=== Exercise description ===
All records below should be repeated exactly, with the pictures left out.

[Stored records]
════════════════════
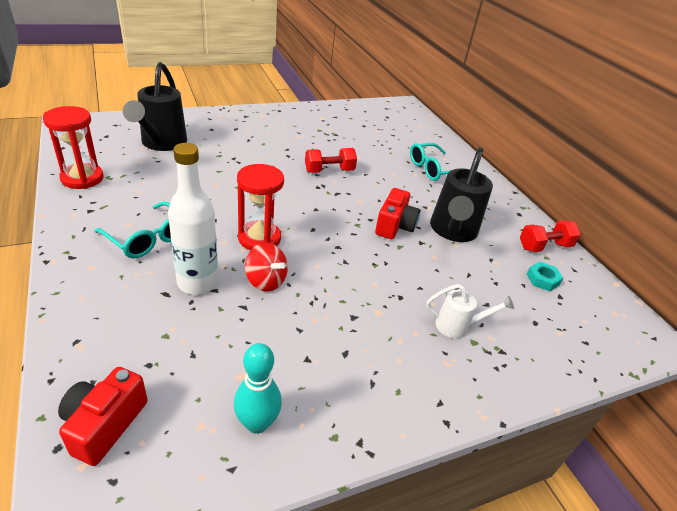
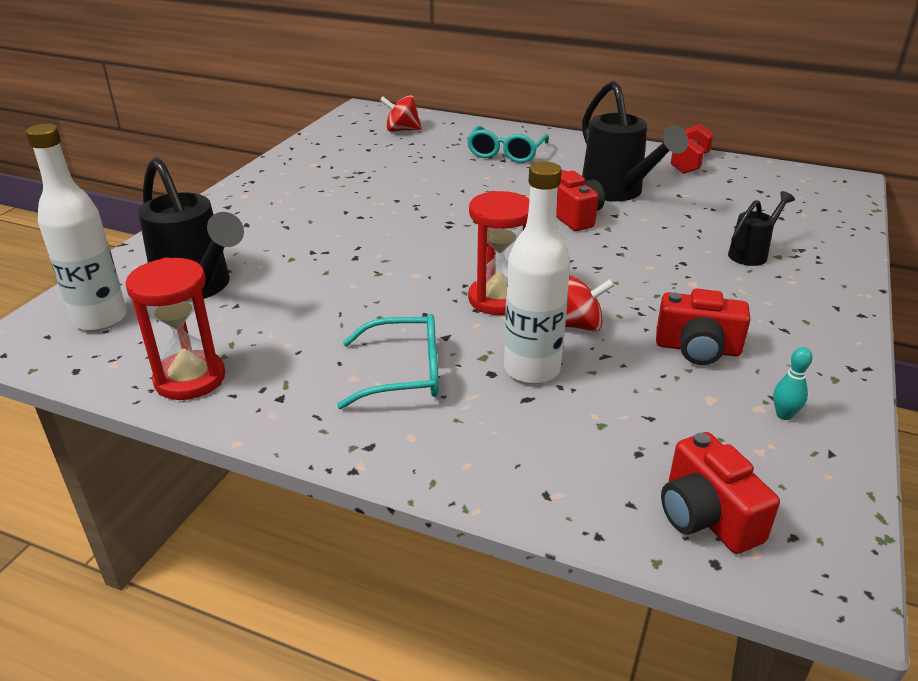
camera: 40 degrees left, 5 degrees down
(108, 133) = (100, 319): none -> white bottle
(257, 423) = (784, 415): turquoise bowling pin -> turquoise bowling pin, size x0.57
(296, 346) = (697, 349): none -> red camera
(329, 171) = (428, 206): red dumbbell -> none
(402, 125) = (402, 130): none -> red spinning top
(458, 326) = (752, 253): white watering can -> black watering can
(542, 279) = (731, 187): turquoise nut -> none

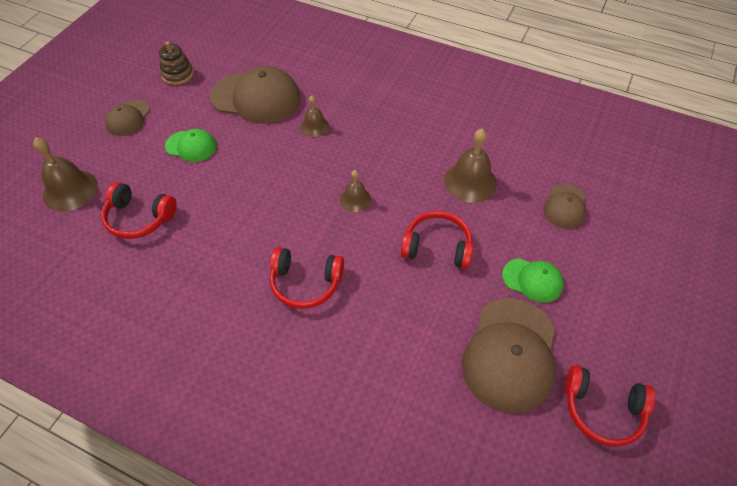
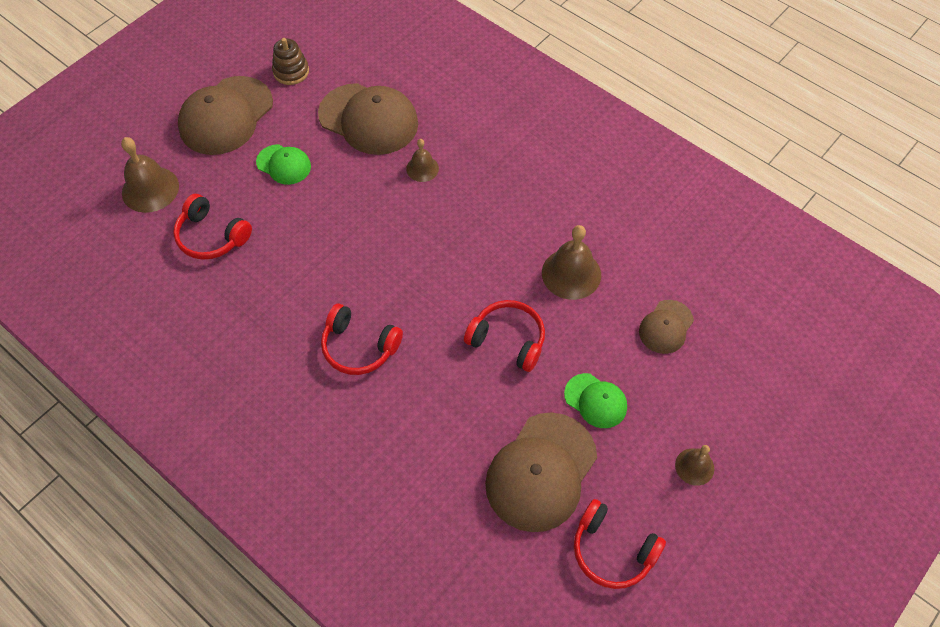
camera: 15 degrees right, 5 degrees up
(128, 118) = (226, 116): brown cap -> brown cap, size x1.87
(355, 199) = (439, 266): brown bell -> brown bell (694, 466)

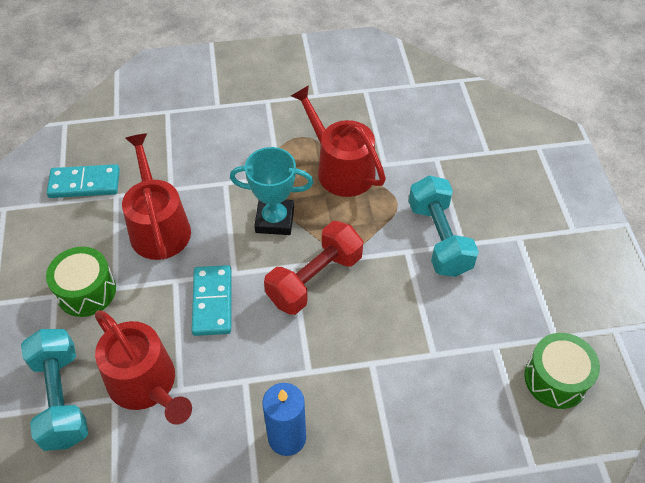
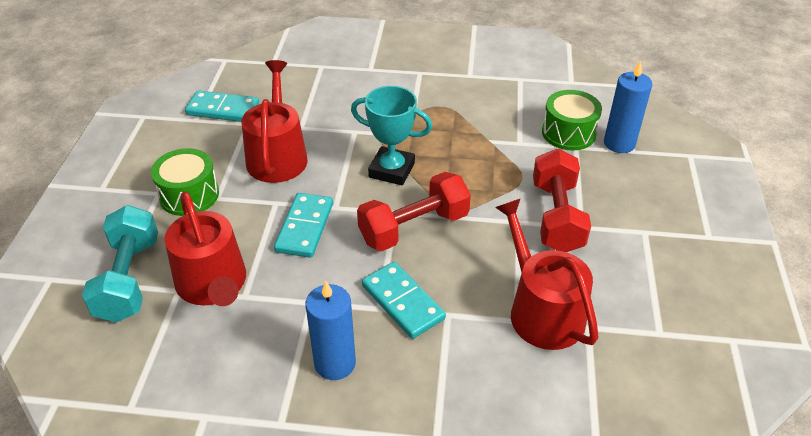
camera: 15 degrees right, 10 degrees down
(328, 360) = (403, 302): none -> turquoise domino
(340, 169) = (473, 139): red watering can -> red watering can (541, 310)
(439, 238) = (556, 217): turquoise dumbbell -> red dumbbell
(473, 146) = (619, 143): none -> blue candle
(556, 379) = (649, 373): green drum -> green drum (568, 133)

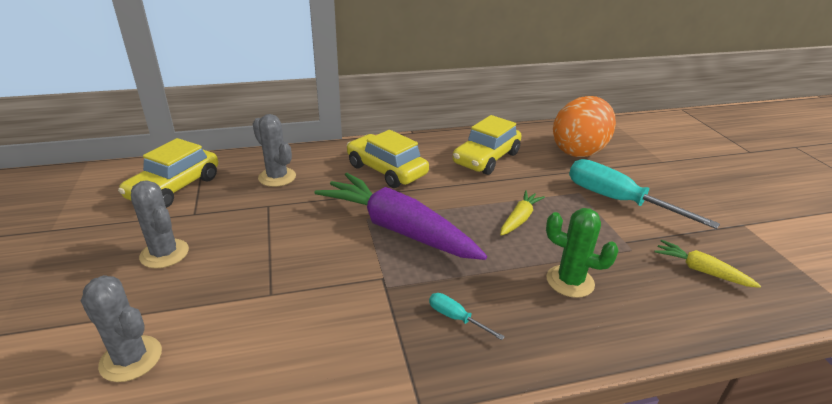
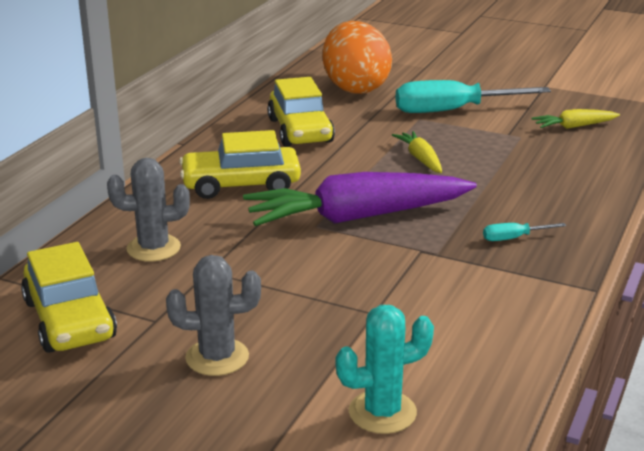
camera: 50 degrees left, 5 degrees down
(131, 358) = (382, 412): grey cactus -> turquoise cactus
(570, 281) = (527, 176): green cactus -> none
════════════════════
=== Result for this exercise ===
camera: 40 degrees left, 5 degrees down
(108, 133) = (100, 319): none -> white bottle
(257, 423) = (784, 415): turquoise bowling pin -> turquoise bowling pin, size x0.57
(296, 346) = (697, 349): none -> red camera
(329, 171) = (428, 206): red dumbbell -> none
(402, 125) = (402, 130): none -> red spinning top
(458, 326) = (752, 253): white watering can -> black watering can
(542, 279) = (731, 187): turquoise nut -> none

camera: 15 degrees right, 5 degrees up
(128, 118) = (226, 116): brown cap -> brown cap, size x1.87
(355, 199) = (439, 266): brown bell -> brown bell (694, 466)

camera: 15 degrees right, 10 degrees down
(328, 360) = (403, 302): none -> turquoise domino
(340, 169) = (473, 139): red watering can -> red watering can (541, 310)
(439, 238) = (556, 217): turquoise dumbbell -> red dumbbell
(473, 146) = (619, 143): none -> blue candle
(556, 379) = (649, 373): green drum -> green drum (568, 133)

camera: 50 degrees left, 5 degrees down
(131, 358) = (382, 412): grey cactus -> turquoise cactus
(570, 281) = (527, 176): green cactus -> none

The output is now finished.